● **DATA SHOWN**:
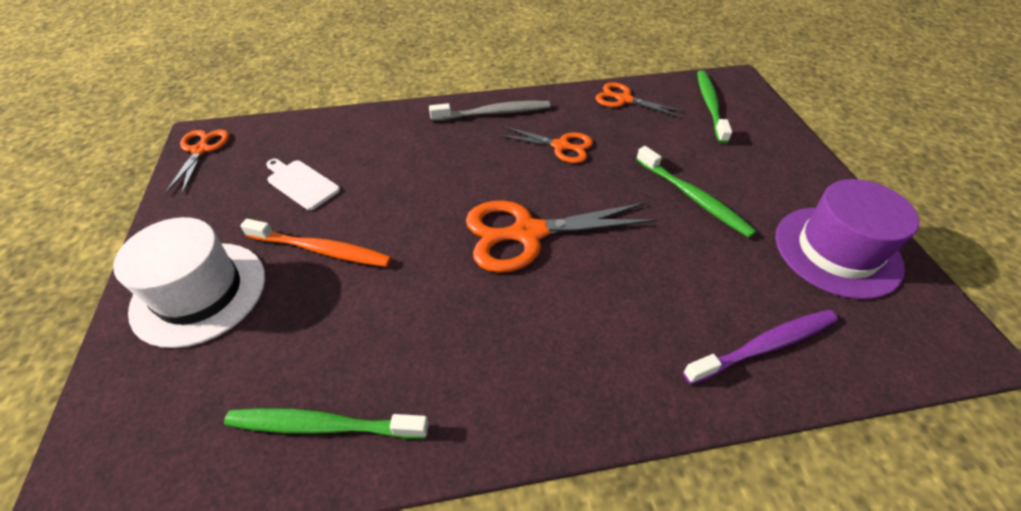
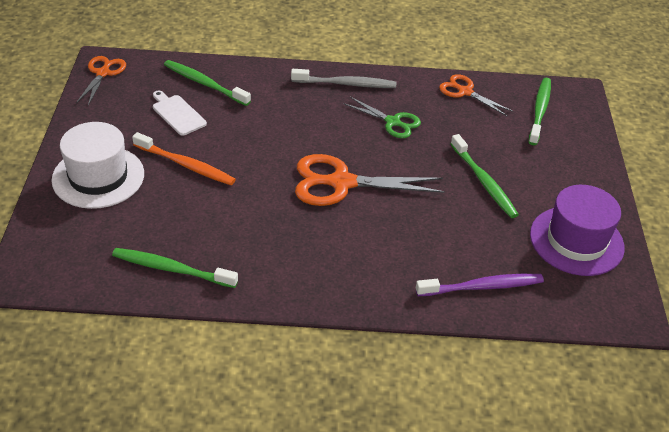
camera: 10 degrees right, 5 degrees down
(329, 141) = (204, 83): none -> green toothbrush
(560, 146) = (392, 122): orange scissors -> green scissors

● **WHAT TO WORK ON**:
Give back exactly the lines starting at the one with "(329, 141) = (204, 83): none" and running to the end of the listing. Include both ends.

● **COMPLETED TASK**:
(329, 141) = (204, 83): none -> green toothbrush
(560, 146) = (392, 122): orange scissors -> green scissors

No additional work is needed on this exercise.